== Provided data ==
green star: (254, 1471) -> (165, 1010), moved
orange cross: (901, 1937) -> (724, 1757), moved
===
== Provided data ==
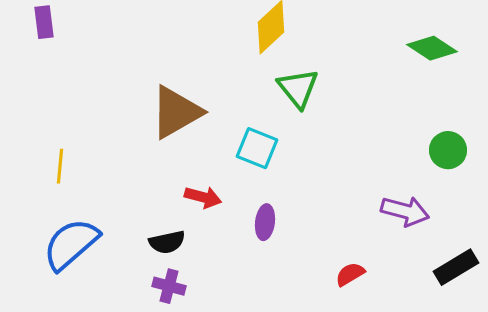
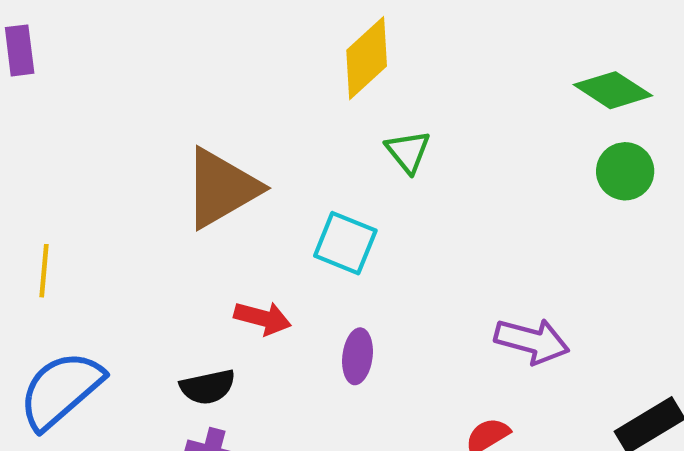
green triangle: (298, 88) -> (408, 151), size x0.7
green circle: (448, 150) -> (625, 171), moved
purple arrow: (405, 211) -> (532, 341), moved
===
■ Your task
Output the lines above between the one holding "green circle: (448, 150) -> (625, 171), moved" and the one holding "purple arrow: (405, 211) -> (532, 341), moved", inclusive, with nothing before or after them.

■ Solved exercise
green circle: (448, 150) -> (625, 171), moved
purple arrow: (405, 211) -> (532, 341), moved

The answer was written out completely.